Recorded data

....

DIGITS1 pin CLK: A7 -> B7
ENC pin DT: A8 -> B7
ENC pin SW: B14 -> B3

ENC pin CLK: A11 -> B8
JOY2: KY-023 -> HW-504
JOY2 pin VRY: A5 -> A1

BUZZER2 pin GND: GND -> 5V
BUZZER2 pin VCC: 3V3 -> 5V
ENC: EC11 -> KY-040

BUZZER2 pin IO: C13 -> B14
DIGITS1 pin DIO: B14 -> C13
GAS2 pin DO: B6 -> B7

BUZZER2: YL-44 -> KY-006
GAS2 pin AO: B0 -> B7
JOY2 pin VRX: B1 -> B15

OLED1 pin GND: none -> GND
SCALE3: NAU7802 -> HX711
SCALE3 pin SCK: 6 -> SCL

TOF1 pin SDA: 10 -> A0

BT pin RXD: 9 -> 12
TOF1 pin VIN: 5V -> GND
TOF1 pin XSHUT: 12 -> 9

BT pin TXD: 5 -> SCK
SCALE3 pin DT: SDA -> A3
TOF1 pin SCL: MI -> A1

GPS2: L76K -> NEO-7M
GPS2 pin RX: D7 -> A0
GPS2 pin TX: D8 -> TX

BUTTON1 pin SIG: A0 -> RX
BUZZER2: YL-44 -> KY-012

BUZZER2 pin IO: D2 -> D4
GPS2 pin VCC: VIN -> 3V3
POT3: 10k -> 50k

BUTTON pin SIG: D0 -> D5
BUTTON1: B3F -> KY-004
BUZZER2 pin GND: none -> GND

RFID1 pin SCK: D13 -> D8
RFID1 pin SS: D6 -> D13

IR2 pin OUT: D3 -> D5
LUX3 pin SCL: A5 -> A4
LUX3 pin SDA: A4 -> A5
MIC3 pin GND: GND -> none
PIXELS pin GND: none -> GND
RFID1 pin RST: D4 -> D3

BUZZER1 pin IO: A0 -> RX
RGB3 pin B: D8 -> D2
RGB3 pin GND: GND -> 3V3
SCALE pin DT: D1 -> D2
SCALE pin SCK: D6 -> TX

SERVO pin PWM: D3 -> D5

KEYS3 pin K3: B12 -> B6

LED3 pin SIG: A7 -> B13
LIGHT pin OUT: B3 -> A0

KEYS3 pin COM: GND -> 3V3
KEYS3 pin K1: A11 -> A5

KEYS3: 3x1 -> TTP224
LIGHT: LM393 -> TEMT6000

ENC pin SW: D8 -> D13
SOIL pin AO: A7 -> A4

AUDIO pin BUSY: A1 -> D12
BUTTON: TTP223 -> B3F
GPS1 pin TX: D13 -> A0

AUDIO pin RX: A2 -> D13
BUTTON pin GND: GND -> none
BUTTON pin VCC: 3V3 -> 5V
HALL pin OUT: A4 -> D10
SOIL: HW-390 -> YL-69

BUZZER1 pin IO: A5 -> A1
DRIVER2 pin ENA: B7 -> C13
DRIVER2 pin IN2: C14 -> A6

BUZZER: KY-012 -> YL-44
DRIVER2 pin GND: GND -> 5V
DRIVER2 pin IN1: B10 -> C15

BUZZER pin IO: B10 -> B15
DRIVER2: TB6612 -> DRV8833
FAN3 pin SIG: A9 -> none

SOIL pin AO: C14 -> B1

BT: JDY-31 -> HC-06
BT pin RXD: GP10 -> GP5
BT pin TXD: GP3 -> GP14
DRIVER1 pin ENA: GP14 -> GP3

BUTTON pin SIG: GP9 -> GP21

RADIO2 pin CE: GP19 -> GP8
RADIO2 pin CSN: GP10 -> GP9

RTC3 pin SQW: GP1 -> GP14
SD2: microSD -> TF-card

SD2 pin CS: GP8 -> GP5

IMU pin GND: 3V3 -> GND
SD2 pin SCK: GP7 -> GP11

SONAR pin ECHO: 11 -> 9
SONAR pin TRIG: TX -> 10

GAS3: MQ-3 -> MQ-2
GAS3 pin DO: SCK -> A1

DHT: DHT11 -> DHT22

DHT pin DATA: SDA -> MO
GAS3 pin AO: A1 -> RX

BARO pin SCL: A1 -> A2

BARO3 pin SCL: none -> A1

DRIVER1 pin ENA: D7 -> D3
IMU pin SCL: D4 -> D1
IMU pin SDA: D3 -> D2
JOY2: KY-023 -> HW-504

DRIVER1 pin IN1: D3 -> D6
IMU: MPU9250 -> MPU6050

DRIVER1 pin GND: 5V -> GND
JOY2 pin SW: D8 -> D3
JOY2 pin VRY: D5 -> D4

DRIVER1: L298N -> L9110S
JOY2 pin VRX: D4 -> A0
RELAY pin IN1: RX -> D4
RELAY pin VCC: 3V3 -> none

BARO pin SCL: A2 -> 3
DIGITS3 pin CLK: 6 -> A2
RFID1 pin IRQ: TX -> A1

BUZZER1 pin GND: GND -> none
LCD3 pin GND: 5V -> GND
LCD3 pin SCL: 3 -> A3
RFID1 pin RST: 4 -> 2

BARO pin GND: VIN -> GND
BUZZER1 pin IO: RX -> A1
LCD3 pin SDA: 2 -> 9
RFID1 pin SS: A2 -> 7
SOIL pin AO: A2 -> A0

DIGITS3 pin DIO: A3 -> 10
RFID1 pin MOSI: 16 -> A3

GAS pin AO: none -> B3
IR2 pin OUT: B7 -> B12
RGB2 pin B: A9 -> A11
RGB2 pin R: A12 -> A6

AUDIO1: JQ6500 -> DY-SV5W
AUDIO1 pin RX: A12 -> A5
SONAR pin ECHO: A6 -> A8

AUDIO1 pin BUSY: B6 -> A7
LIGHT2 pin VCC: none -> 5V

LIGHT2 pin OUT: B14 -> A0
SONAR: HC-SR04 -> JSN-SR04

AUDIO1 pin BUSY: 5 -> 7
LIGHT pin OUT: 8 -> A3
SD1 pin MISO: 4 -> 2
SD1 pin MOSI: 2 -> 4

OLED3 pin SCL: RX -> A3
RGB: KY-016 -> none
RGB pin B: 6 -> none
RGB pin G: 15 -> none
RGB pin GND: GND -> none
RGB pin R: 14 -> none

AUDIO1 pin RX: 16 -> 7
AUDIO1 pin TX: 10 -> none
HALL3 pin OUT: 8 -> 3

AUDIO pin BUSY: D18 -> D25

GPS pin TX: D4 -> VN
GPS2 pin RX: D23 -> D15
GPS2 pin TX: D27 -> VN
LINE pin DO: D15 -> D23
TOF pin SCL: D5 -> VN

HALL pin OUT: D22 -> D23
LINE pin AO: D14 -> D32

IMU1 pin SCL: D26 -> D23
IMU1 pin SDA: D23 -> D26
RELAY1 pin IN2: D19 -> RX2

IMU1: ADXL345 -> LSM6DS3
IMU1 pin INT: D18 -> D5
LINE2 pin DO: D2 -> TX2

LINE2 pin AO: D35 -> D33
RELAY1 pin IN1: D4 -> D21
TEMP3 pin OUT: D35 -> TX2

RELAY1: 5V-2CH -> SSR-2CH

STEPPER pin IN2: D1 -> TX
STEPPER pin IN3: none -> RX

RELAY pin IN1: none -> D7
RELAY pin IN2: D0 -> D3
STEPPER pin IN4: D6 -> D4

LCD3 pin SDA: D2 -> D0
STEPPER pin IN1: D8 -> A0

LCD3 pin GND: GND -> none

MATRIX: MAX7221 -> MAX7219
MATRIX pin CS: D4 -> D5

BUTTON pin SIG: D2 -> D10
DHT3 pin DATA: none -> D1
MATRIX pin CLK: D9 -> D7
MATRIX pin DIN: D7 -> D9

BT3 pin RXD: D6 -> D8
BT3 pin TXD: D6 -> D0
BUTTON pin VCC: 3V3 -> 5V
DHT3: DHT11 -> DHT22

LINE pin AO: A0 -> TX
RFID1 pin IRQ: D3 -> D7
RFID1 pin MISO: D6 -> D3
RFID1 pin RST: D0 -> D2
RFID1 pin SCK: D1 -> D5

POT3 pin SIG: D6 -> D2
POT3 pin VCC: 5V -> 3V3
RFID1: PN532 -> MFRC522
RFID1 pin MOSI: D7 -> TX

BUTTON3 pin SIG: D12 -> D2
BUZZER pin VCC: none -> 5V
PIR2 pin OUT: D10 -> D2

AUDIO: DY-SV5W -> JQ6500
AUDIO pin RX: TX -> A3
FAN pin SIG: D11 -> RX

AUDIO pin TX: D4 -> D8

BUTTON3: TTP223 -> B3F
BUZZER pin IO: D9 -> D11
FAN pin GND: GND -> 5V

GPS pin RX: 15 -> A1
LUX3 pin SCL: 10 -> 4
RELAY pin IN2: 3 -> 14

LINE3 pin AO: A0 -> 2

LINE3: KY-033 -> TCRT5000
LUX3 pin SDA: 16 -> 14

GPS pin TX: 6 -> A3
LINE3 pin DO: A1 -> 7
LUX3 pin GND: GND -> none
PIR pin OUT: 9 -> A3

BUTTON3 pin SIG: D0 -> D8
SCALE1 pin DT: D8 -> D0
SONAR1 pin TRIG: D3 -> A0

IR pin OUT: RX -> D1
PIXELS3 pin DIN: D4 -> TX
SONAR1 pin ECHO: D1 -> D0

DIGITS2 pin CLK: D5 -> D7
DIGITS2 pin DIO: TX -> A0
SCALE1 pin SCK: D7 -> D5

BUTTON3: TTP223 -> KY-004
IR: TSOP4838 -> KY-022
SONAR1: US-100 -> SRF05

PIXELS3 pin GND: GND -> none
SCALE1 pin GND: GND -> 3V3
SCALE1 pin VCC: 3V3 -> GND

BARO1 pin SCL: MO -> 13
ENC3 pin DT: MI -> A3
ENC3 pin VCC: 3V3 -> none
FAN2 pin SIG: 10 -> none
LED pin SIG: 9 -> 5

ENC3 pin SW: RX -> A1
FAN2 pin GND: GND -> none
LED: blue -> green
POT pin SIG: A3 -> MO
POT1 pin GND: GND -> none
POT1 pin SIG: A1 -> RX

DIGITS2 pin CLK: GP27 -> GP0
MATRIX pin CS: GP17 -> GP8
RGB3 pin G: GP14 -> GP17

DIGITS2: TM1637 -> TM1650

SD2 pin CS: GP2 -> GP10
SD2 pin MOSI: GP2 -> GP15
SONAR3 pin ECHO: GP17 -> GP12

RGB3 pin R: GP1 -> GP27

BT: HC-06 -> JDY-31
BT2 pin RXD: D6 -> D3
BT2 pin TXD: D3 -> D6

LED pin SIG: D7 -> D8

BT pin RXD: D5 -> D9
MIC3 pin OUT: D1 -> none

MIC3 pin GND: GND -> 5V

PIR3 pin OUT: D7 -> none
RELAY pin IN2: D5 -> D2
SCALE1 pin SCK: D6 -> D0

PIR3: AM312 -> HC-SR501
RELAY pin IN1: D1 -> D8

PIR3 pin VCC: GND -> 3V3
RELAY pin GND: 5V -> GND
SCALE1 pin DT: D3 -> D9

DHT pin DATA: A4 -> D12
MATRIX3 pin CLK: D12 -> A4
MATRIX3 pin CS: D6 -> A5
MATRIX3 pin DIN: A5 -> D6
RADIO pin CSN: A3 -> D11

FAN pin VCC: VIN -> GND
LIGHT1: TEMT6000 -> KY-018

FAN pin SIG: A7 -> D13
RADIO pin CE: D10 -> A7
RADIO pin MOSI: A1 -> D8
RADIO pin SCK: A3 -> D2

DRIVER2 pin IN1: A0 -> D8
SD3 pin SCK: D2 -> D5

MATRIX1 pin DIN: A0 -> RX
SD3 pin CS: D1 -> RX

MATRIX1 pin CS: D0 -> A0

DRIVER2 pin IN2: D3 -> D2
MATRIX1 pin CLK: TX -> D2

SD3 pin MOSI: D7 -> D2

....

YOUR INSTRUCTIONS
Up to and including the line that contains "BUZZER1 pin IO: A5 -> A1", output the records above exactly, beginning with their first line.

WRITTEN SOLUTION
DIGITS1 pin CLK: A7 -> B7
ENC pin DT: A8 -> B7
ENC pin SW: B14 -> B3

ENC pin CLK: A11 -> B8
JOY2: KY-023 -> HW-504
JOY2 pin VRY: A5 -> A1

BUZZER2 pin GND: GND -> 5V
BUZZER2 pin VCC: 3V3 -> 5V
ENC: EC11 -> KY-040

BUZZER2 pin IO: C13 -> B14
DIGITS1 pin DIO: B14 -> C13
GAS2 pin DO: B6 -> B7

BUZZER2: YL-44 -> KY-006
GAS2 pin AO: B0 -> B7
JOY2 pin VRX: B1 -> B15

OLED1 pin GND: none -> GND
SCALE3: NAU7802 -> HX711
SCALE3 pin SCK: 6 -> SCL

TOF1 pin SDA: 10 -> A0

BT pin RXD: 9 -> 12
TOF1 pin VIN: 5V -> GND
TOF1 pin XSHUT: 12 -> 9

BT pin TXD: 5 -> SCK
SCALE3 pin DT: SDA -> A3
TOF1 pin SCL: MI -> A1

GPS2: L76K -> NEO-7M
GPS2 pin RX: D7 -> A0
GPS2 pin TX: D8 -> TX

BUTTON1 pin SIG: A0 -> RX
BUZZER2: YL-44 -> KY-012

BUZZER2 pin IO: D2 -> D4
GPS2 pin VCC: VIN -> 3V3
POT3: 10k -> 50k

BUTTON pin SIG: D0 -> D5
BUTTON1: B3F -> KY-004
BUZZER2 pin GND: none -> GND

RFID1 pin SCK: D13 -> D8
RFID1 pin SS: D6 -> D13

IR2 pin OUT: D3 -> D5
LUX3 pin SCL: A5 -> A4
LUX3 pin SDA: A4 -> A5
MIC3 pin GND: GND -> none
PIXELS pin GND: none -> GND
RFID1 pin RST: D4 -> D3

BUZZER1 pin IO: A0 -> RX
RGB3 pin B: D8 -> D2
RGB3 pin GND: GND -> 3V3
SCALE pin DT: D1 -> D2
SCALE pin SCK: D6 -> TX

SERVO pin PWM: D3 -> D5

KEYS3 pin K3: B12 -> B6

LED3 pin SIG: A7 -> B13
LIGHT pin OUT: B3 -> A0

KEYS3 pin COM: GND -> 3V3
KEYS3 pin K1: A11 -> A5

KEYS3: 3x1 -> TTP224
LIGHT: LM393 -> TEMT6000

ENC pin SW: D8 -> D13
SOIL pin AO: A7 -> A4

AUDIO pin BUSY: A1 -> D12
BUTTON: TTP223 -> B3F
GPS1 pin TX: D13 -> A0

AUDIO pin RX: A2 -> D13
BUTTON pin GND: GND -> none
BUTTON pin VCC: 3V3 -> 5V
HALL pin OUT: A4 -> D10
SOIL: HW-390 -> YL-69

BUZZER1 pin IO: A5 -> A1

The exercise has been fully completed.